**Exercise**
Where does the word "degrees" occur in the entries below? Copy every line that has it.

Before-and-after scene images
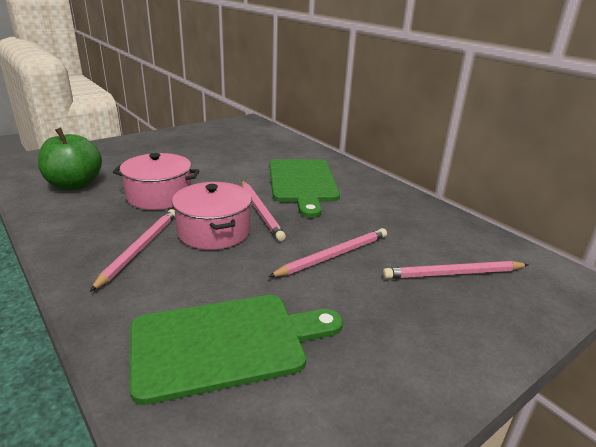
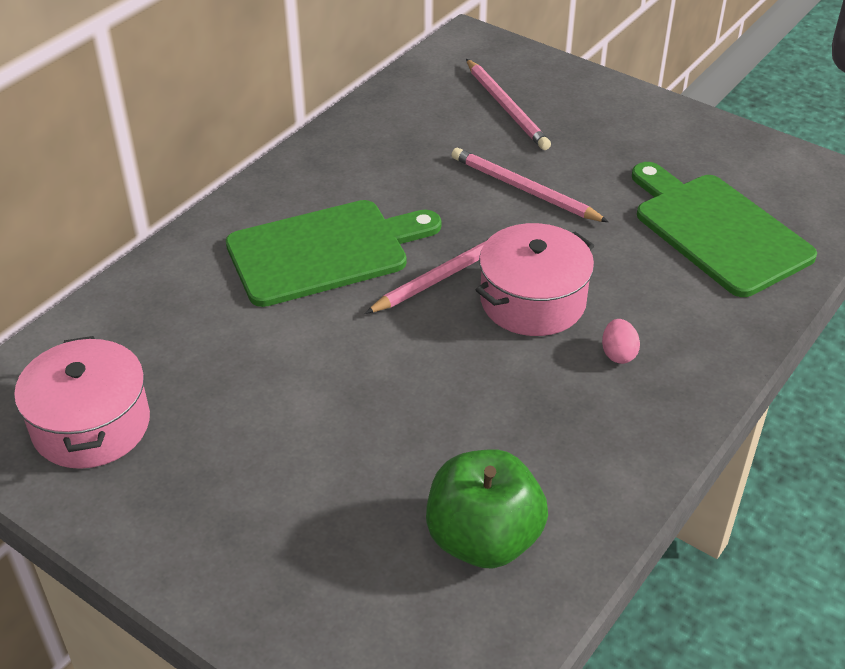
camera: 105 degrees left, 15 degrees up
(139, 248) = (618, 354): pink pencil -> pink egg
(159, 196) = (462, 400): pink pot -> pink pot (91, 425)

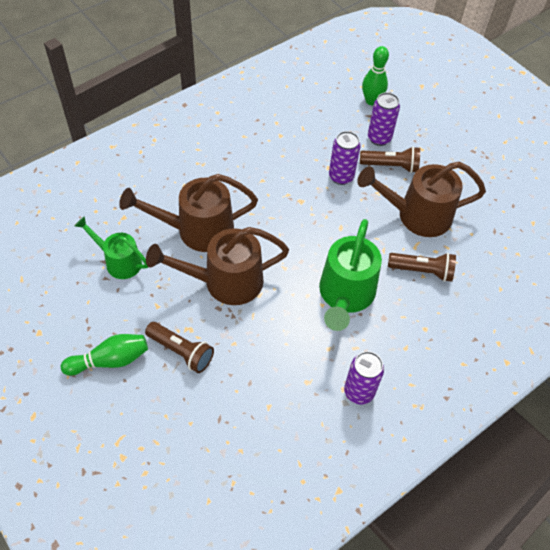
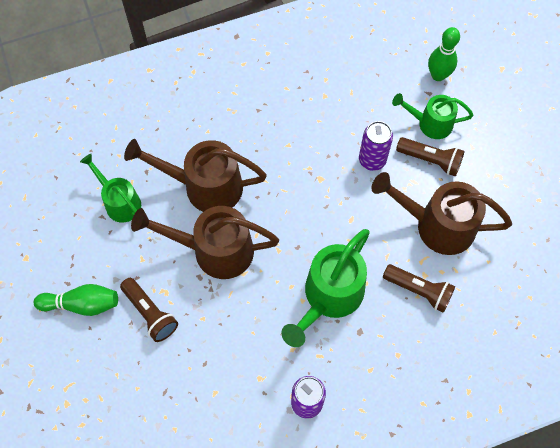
camera: 20 degrees right, 10 degrees up
(379, 138) = (430, 123): purple can -> green watering can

**Response area**
camera: 105 degrees left, 15 degrees up
camera: 20 degrees right, 10 degrees up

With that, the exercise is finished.